## [WHAT THIS TASK INVOLVES]
Without including any pictures, write out all the entries exactly.

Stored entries
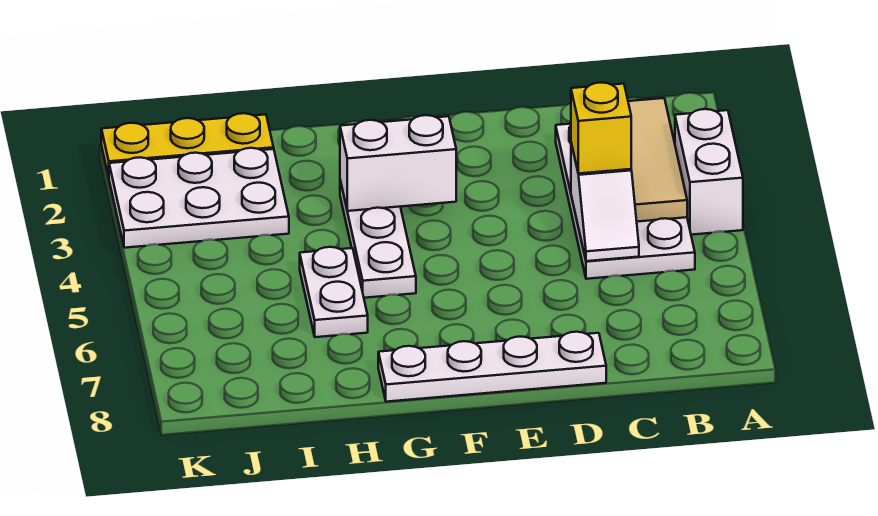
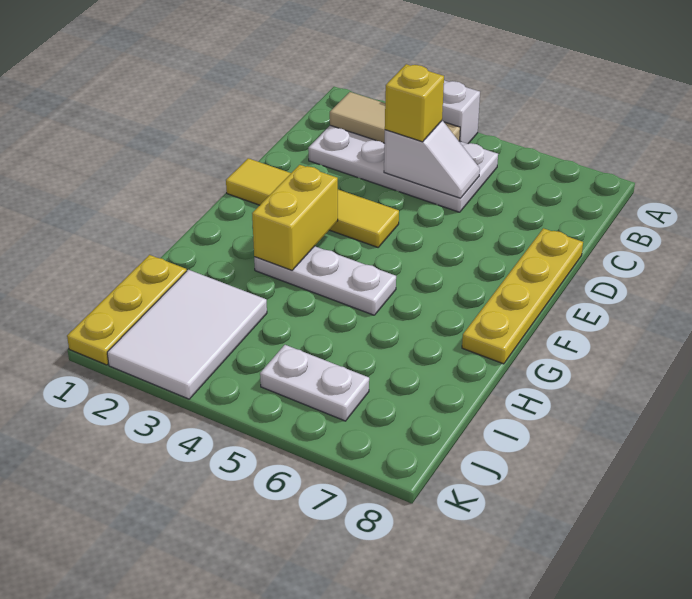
white 1x4 plate [378,332,606,402] -> yellow 1x4 plate [462,228,583,364]
none -> yellow 1x4 tile [226,158,399,247]
white 1x2 brick [340,115,456,211] -> yellow 1x2 brick [252,165,338,270]
white 1x2 plate [300,247,368,337] -> white 1x2 plate moved to [260,345,369,421]
white 2x3 plate [109,148,289,248] -> white 2x3 tile [107,270,267,399]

## [RESULT OF THIS EXERCISE]
white 1x4 plate [378,332,606,402] -> yellow 1x4 plate [462,228,583,364]
none -> yellow 1x4 tile [226,158,399,247]
white 1x2 brick [340,115,456,211] -> yellow 1x2 brick [252,165,338,270]
white 1x2 plate [300,247,368,337] -> white 1x2 plate moved to [260,345,369,421]
white 2x3 plate [109,148,289,248] -> white 2x3 tile [107,270,267,399]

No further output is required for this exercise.